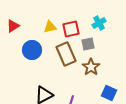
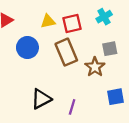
gray square: (88, 44) -> (110, 49), moved
blue square: (109, 93) -> (115, 97), turned -35

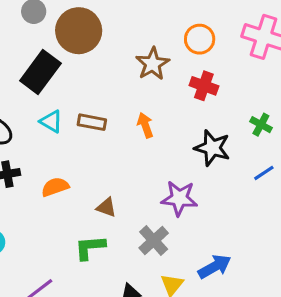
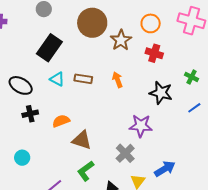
brown circle: (79, 31) -> (92, 23), moved
brown triangle: (106, 207) -> (82, 140), moved, size x1.5
green L-shape: (90, 247) -> (86, 171), moved, turned -30

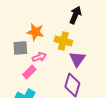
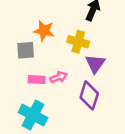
pink arrow: (39, 57) -> (59, 77), moved
pink rectangle: (29, 72) -> (37, 80), turned 48

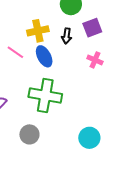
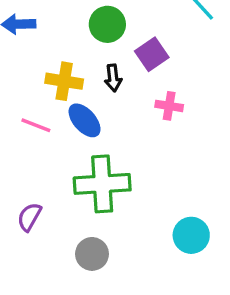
yellow cross: (38, 31) -> (64, 81), turned 35

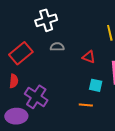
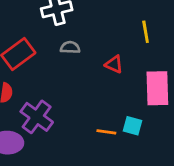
cyan square: (96, 85) -> (133, 126), moved

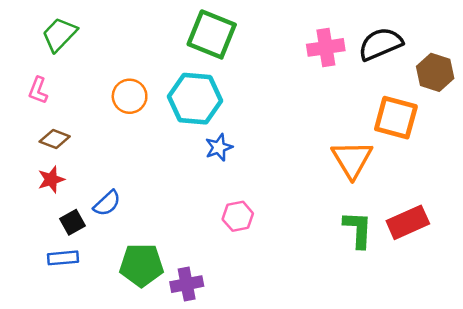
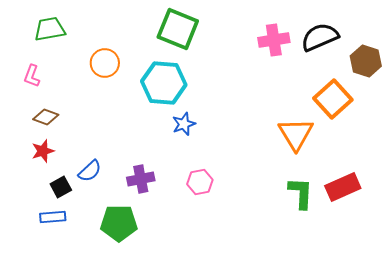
green trapezoid: (59, 34) -> (50, 29), turned 36
orange circle: (130, 96) -> (105, 63), moved
orange square: (396, 118) -> (333, 99), turned 33
purple cross: (187, 284) -> (141, 179), moved

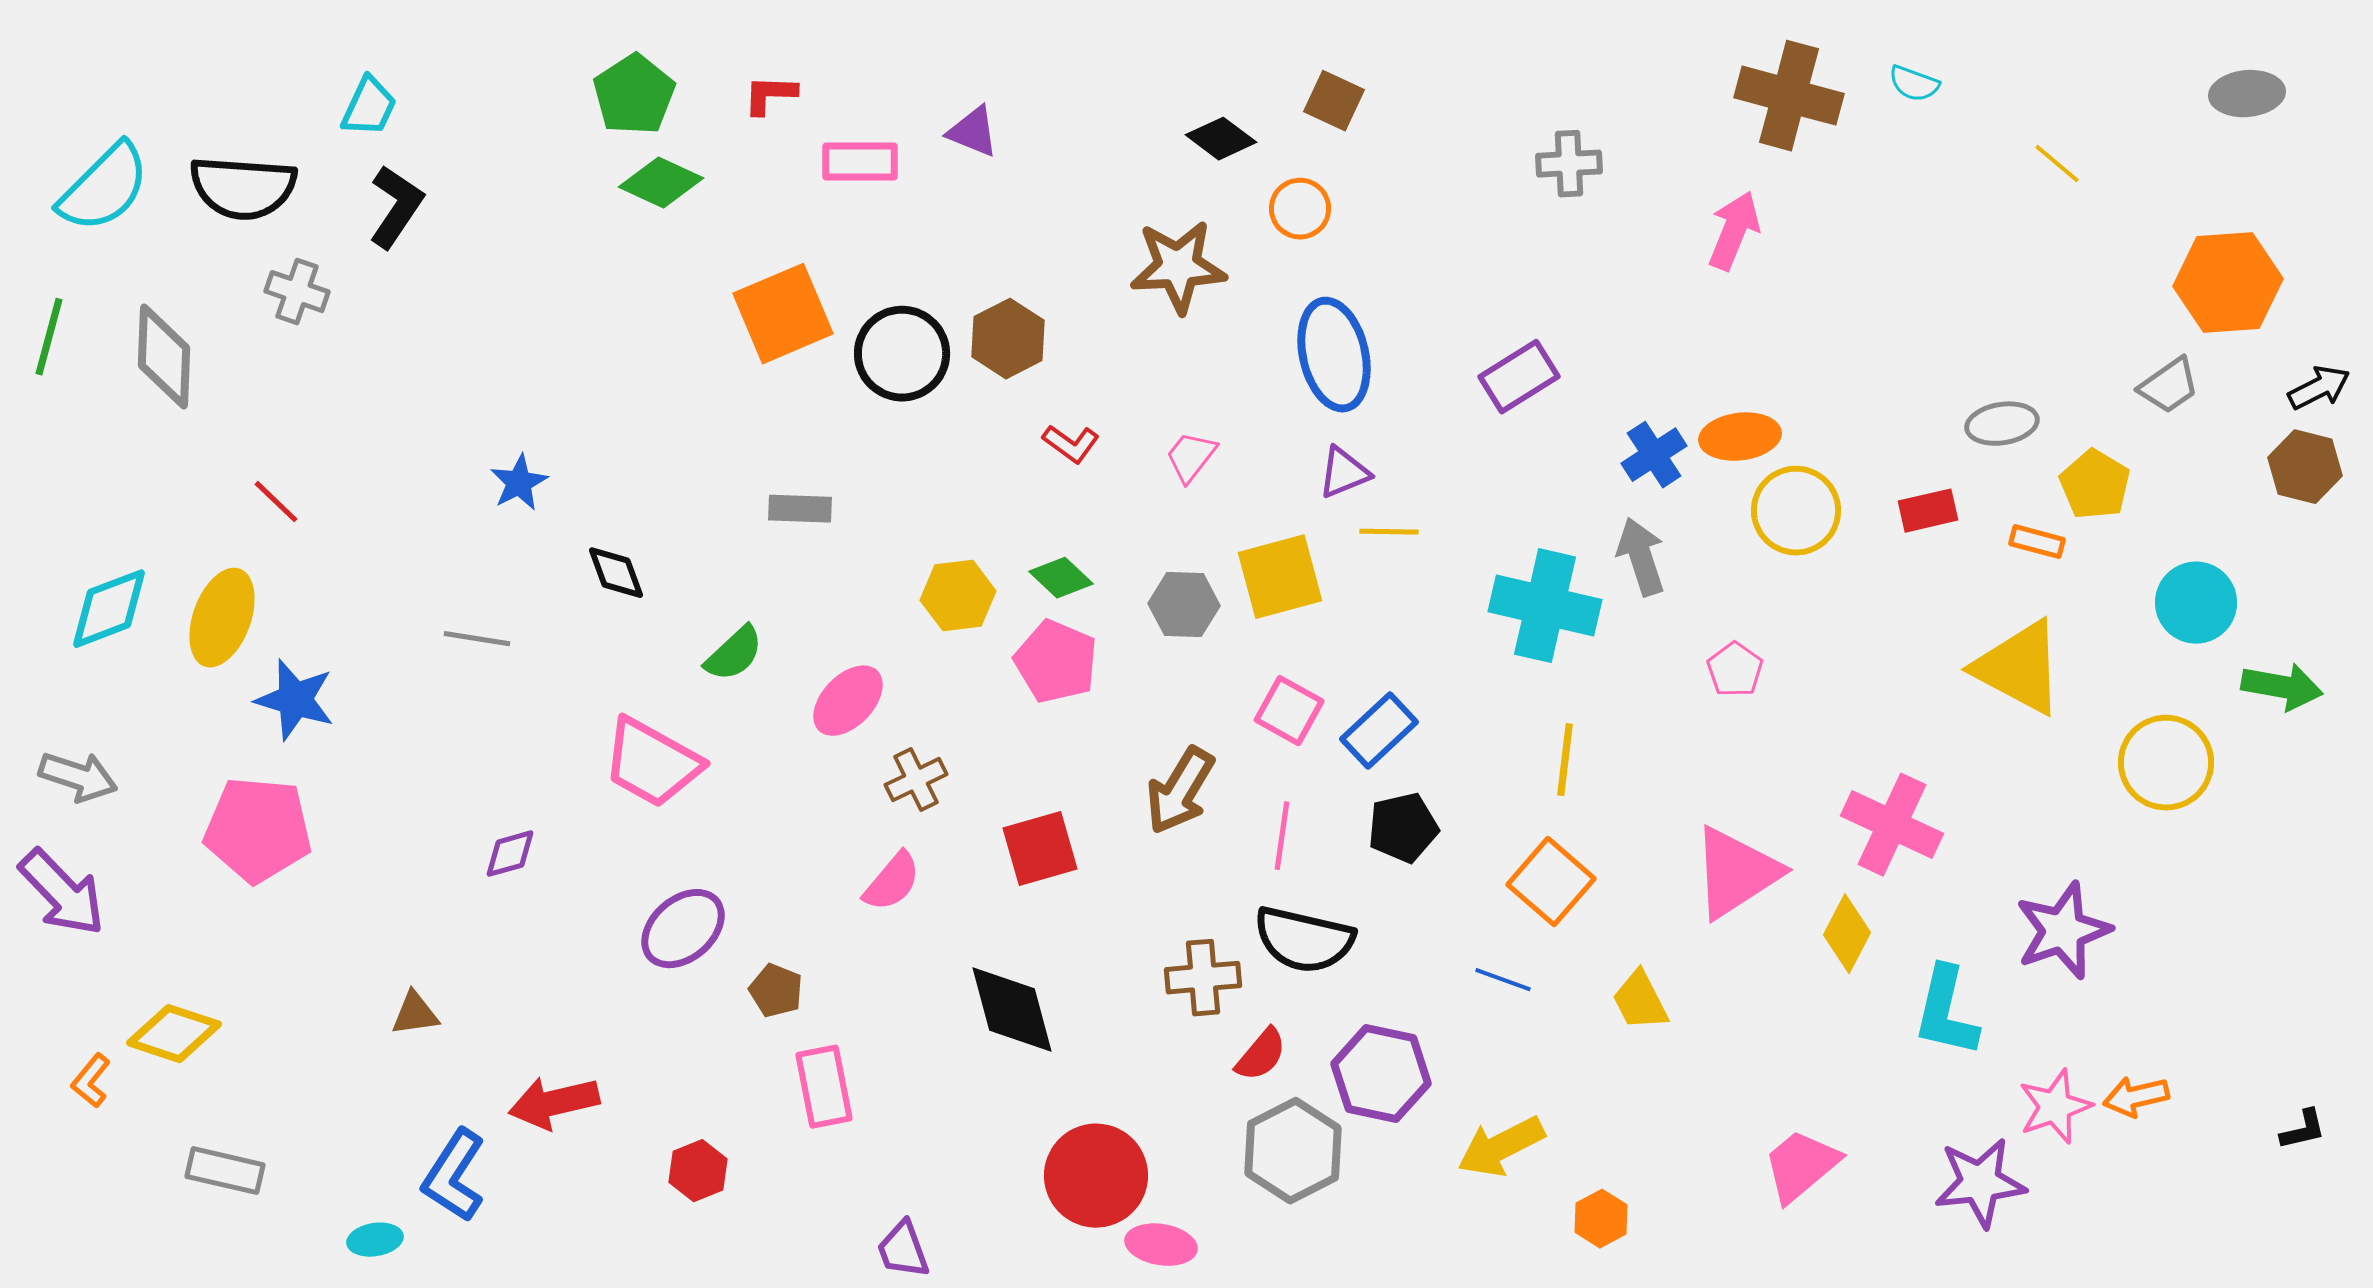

What the exercise asks:
Restating the data word for word is the task, and pictures are to be omitted.

Expected output:
gray square: (88, 44) -> (110, 49), moved
blue square: (109, 93) -> (115, 97), turned -35

brown circle: (79, 31) -> (92, 23), moved
brown triangle: (106, 207) -> (82, 140), moved, size x1.5
green L-shape: (90, 247) -> (86, 171), moved, turned -30

pink arrow: (39, 57) -> (59, 77), moved
pink rectangle: (29, 72) -> (37, 80), turned 48

yellow cross: (38, 31) -> (64, 81), turned 35

cyan square: (96, 85) -> (133, 126), moved

green trapezoid: (59, 34) -> (50, 29), turned 36
orange circle: (130, 96) -> (105, 63), moved
orange square: (396, 118) -> (333, 99), turned 33
purple cross: (187, 284) -> (141, 179), moved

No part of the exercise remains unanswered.